• **Problem details**: When you reach the line that contains "yellow line at (24, 135): moved 13 px up", begin copying exactly and continue through the last line below. Do not copy pictures.

━━ Source data

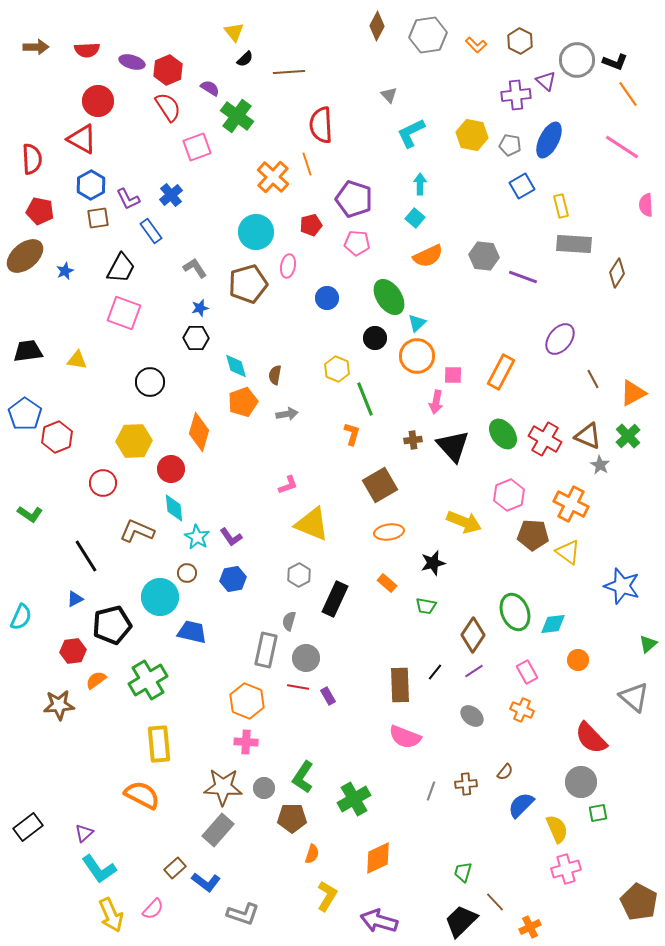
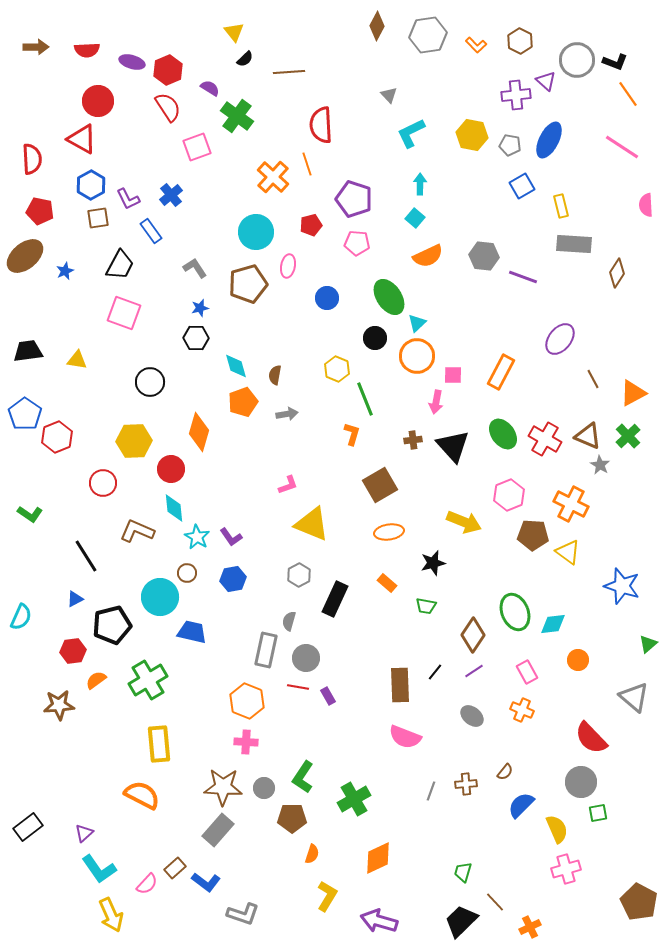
black trapezoid at (121, 268): moved 1 px left, 3 px up
pink semicircle at (153, 909): moved 6 px left, 25 px up
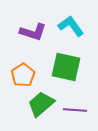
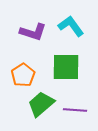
green square: rotated 12 degrees counterclockwise
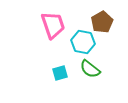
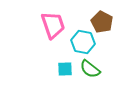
brown pentagon: rotated 15 degrees counterclockwise
cyan square: moved 5 px right, 4 px up; rotated 14 degrees clockwise
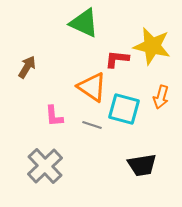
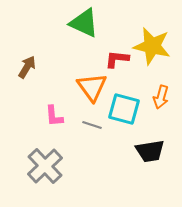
orange triangle: rotated 20 degrees clockwise
black trapezoid: moved 8 px right, 14 px up
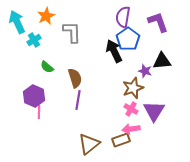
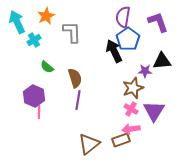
purple star: rotated 16 degrees counterclockwise
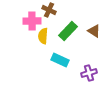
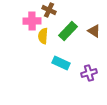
cyan rectangle: moved 1 px right, 3 px down
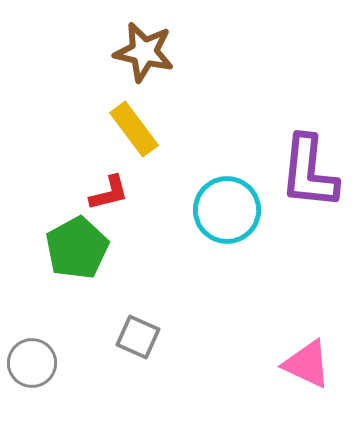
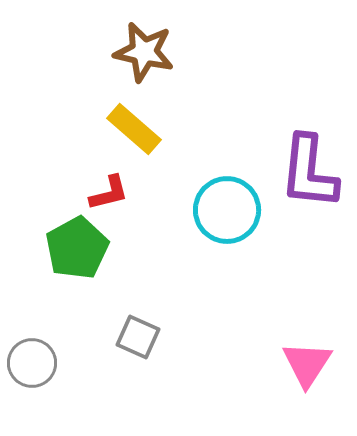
yellow rectangle: rotated 12 degrees counterclockwise
pink triangle: rotated 38 degrees clockwise
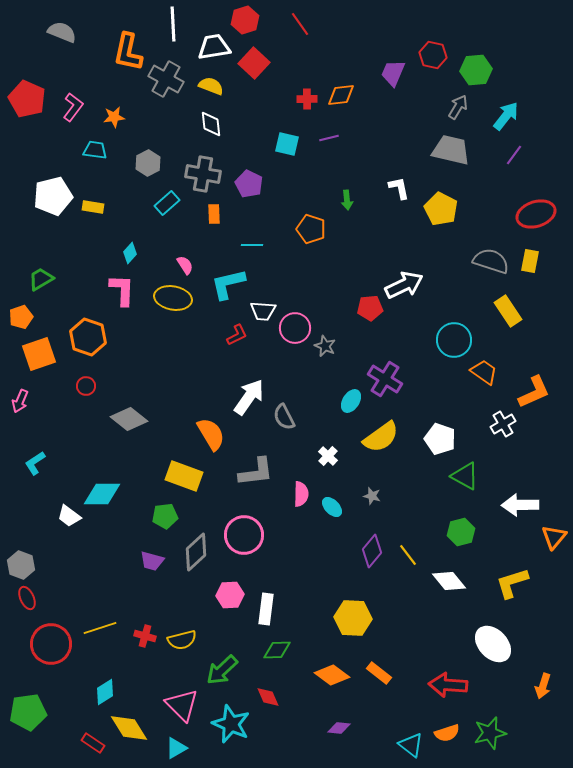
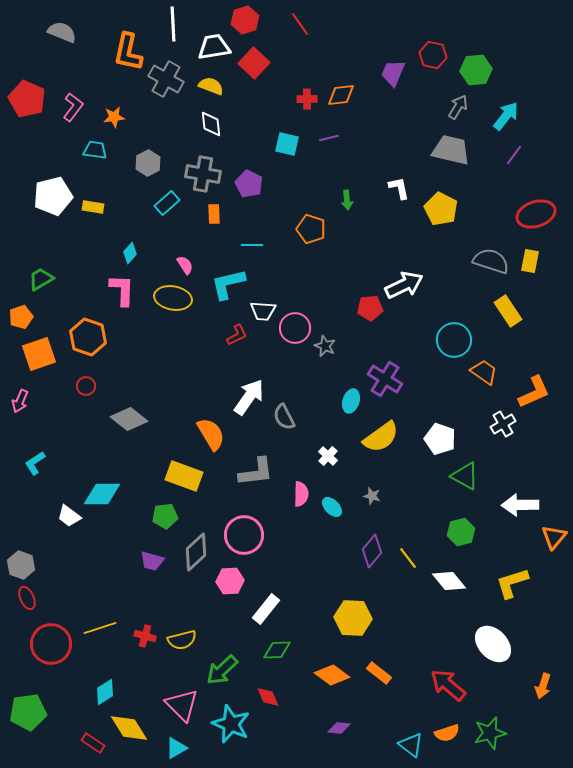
cyan ellipse at (351, 401): rotated 15 degrees counterclockwise
yellow line at (408, 555): moved 3 px down
pink hexagon at (230, 595): moved 14 px up
white rectangle at (266, 609): rotated 32 degrees clockwise
red arrow at (448, 685): rotated 36 degrees clockwise
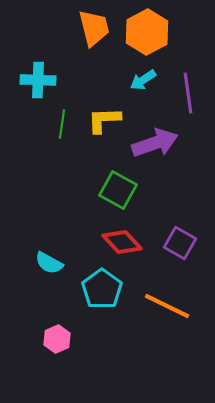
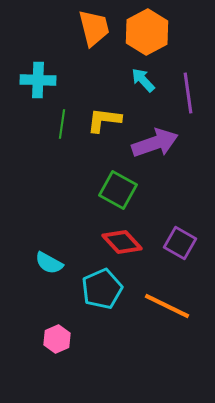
cyan arrow: rotated 80 degrees clockwise
yellow L-shape: rotated 9 degrees clockwise
cyan pentagon: rotated 12 degrees clockwise
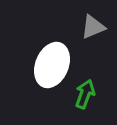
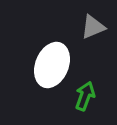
green arrow: moved 2 px down
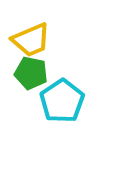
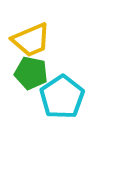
cyan pentagon: moved 4 px up
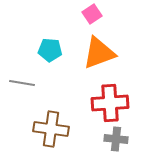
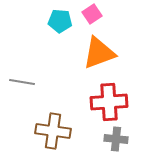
cyan pentagon: moved 10 px right, 29 px up
gray line: moved 1 px up
red cross: moved 1 px left, 1 px up
brown cross: moved 2 px right, 2 px down
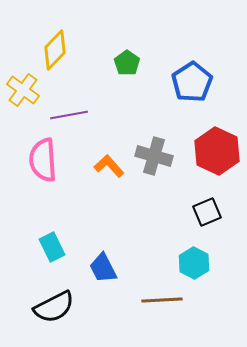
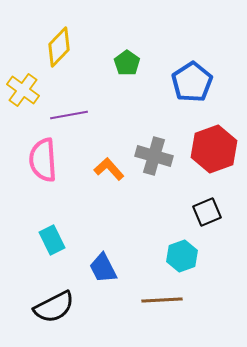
yellow diamond: moved 4 px right, 3 px up
red hexagon: moved 3 px left, 2 px up; rotated 15 degrees clockwise
orange L-shape: moved 3 px down
cyan rectangle: moved 7 px up
cyan hexagon: moved 12 px left, 7 px up; rotated 12 degrees clockwise
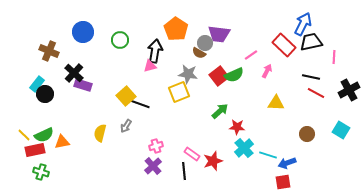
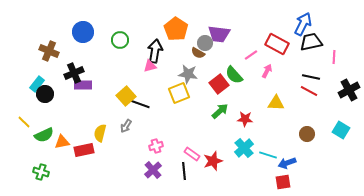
red rectangle at (284, 45): moved 7 px left, 1 px up; rotated 15 degrees counterclockwise
brown semicircle at (199, 53): moved 1 px left
black cross at (74, 73): rotated 24 degrees clockwise
green semicircle at (234, 75): rotated 72 degrees clockwise
red square at (219, 76): moved 8 px down
purple rectangle at (83, 85): rotated 18 degrees counterclockwise
yellow square at (179, 92): moved 1 px down
red line at (316, 93): moved 7 px left, 2 px up
red star at (237, 127): moved 8 px right, 8 px up
yellow line at (24, 135): moved 13 px up
red rectangle at (35, 150): moved 49 px right
purple cross at (153, 166): moved 4 px down
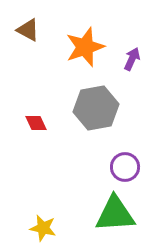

━━━━

• **Reply**:
yellow line at (24, 135): moved 13 px up
red rectangle at (35, 150): moved 49 px right
purple cross at (153, 166): moved 4 px down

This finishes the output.